**Task item**
Write every record below out exactly; no images.

**Data shown**
######

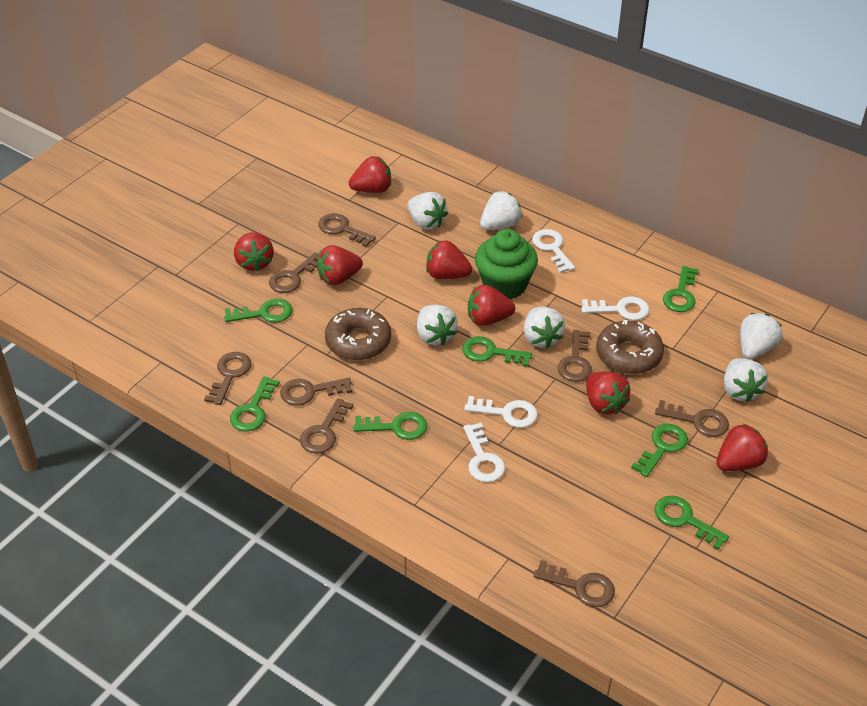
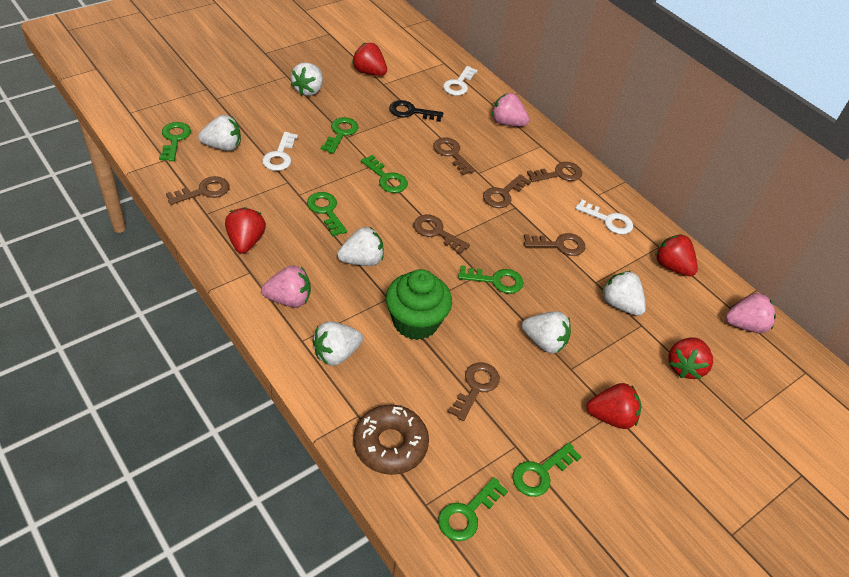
black key: 0 -> 1
brown donut: 2 -> 1
brown key: 8 -> 7
pink strawberry: 0 -> 3
red strawberry: 7 -> 5
white key: 4 -> 3

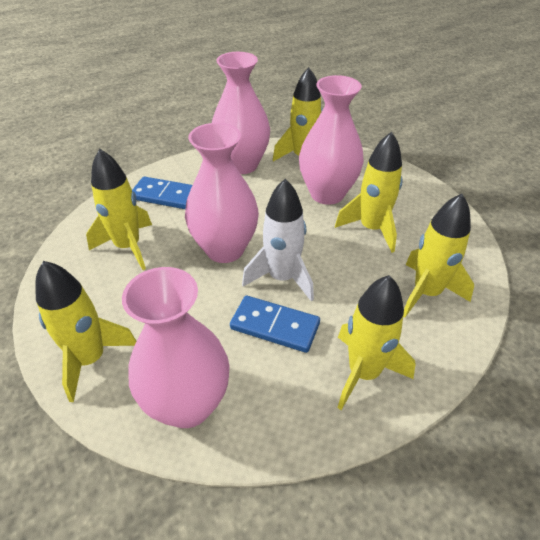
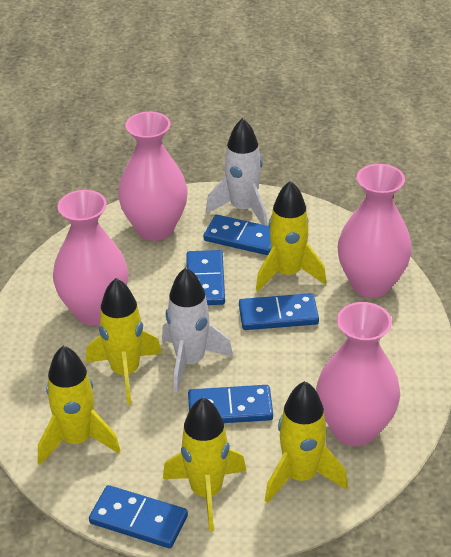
blue domino: 2 -> 5
white rocket: 1 -> 2
yellow rocket: 6 -> 5

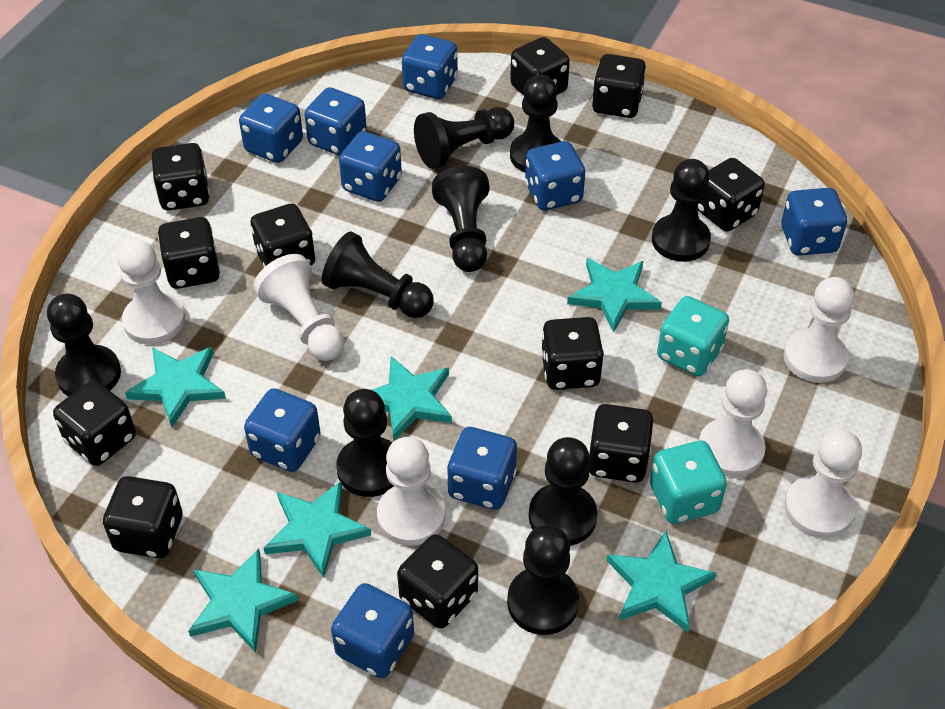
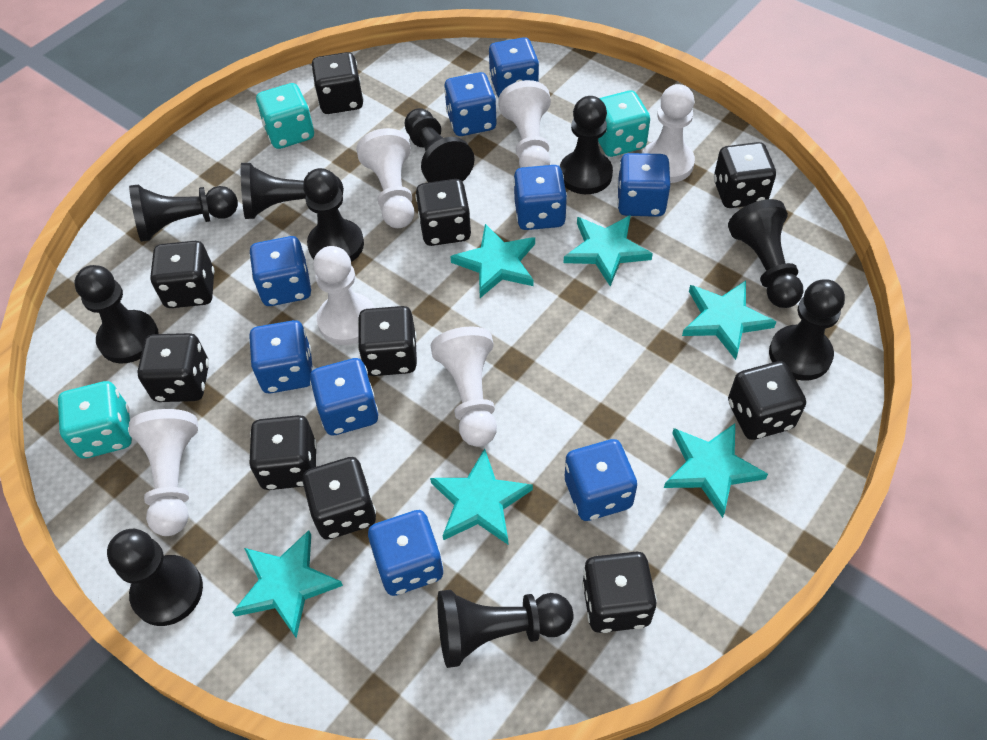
black dice: 11 -> 10
black pawn: 9 -> 10
turquoise dice: 2 -> 3

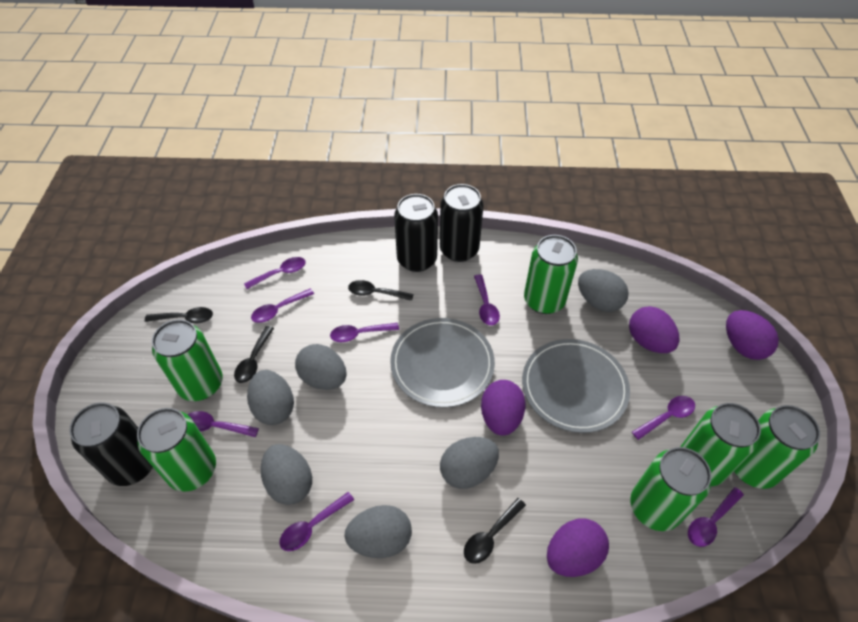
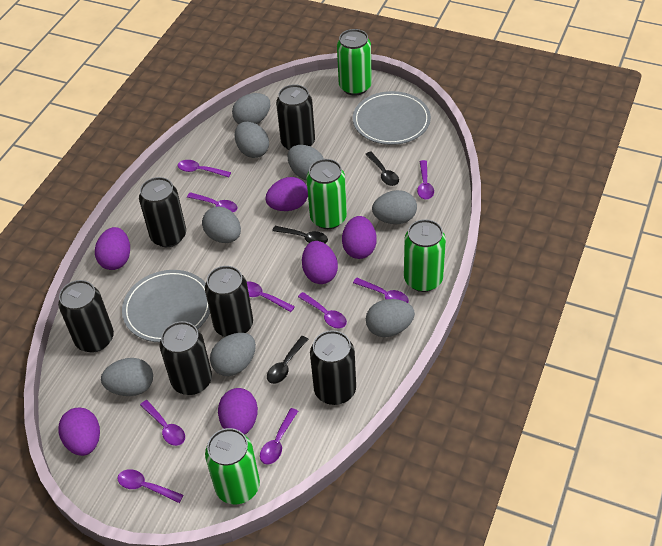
black can: 3 -> 6
black spoon: 4 -> 3
green can: 6 -> 4
grey egg: 6 -> 8
purple egg: 4 -> 6
purple spoon: 8 -> 9

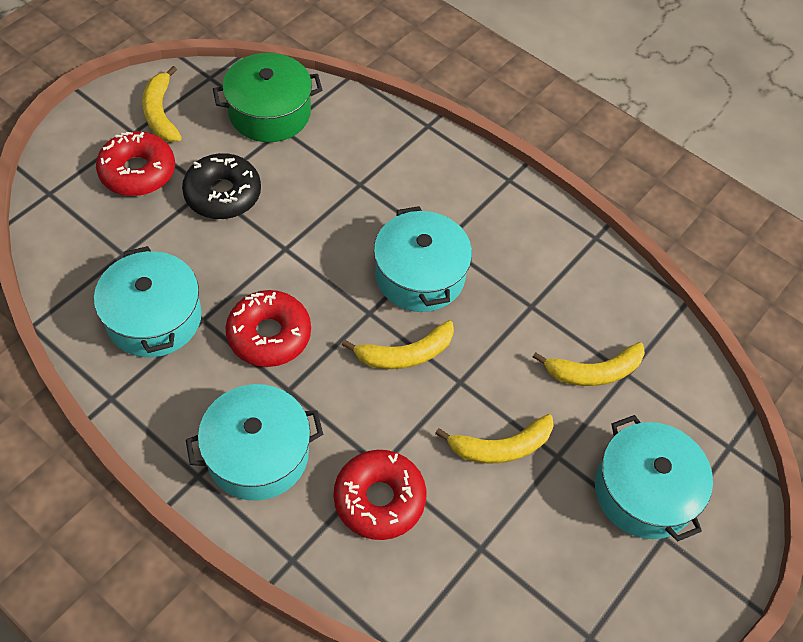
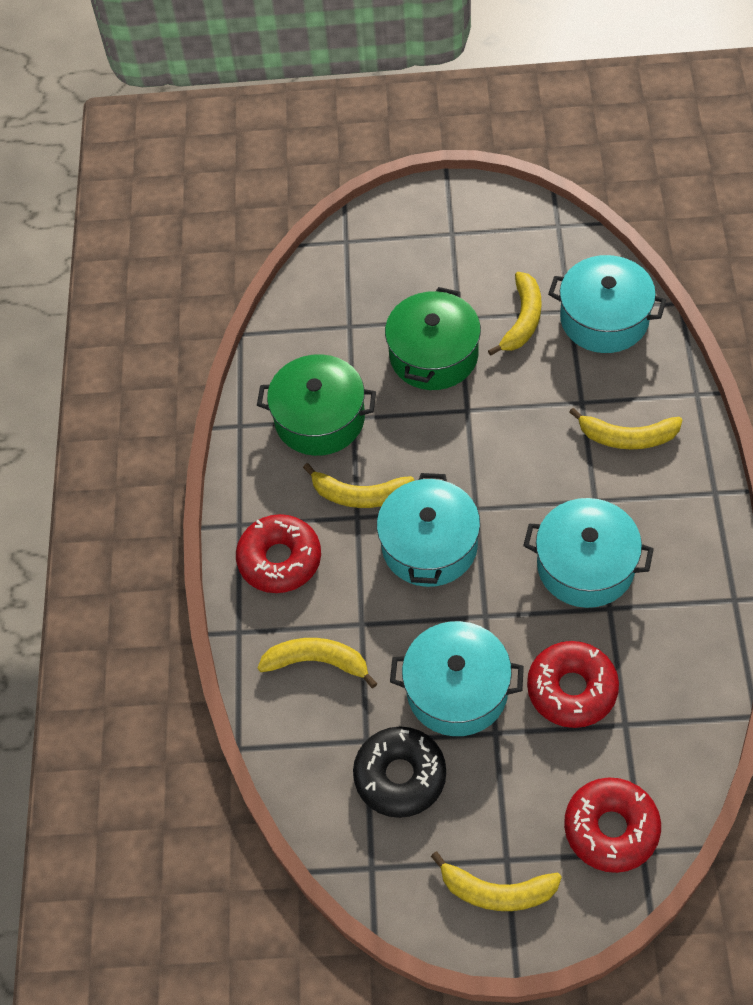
green pot: 1 -> 2
yellow banana: 4 -> 5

######

**Written answer**
black key: 0 -> 1
brown donut: 2 -> 1
brown key: 8 -> 7
pink strawberry: 0 -> 3
red strawberry: 7 -> 5
white key: 4 -> 3

blue domino: 2 -> 5
white rocket: 1 -> 2
yellow rocket: 6 -> 5

black dice: 11 -> 10
black pawn: 9 -> 10
turquoise dice: 2 -> 3

black can: 3 -> 6
black spoon: 4 -> 3
green can: 6 -> 4
grey egg: 6 -> 8
purple egg: 4 -> 6
purple spoon: 8 -> 9

green pot: 1 -> 2
yellow banana: 4 -> 5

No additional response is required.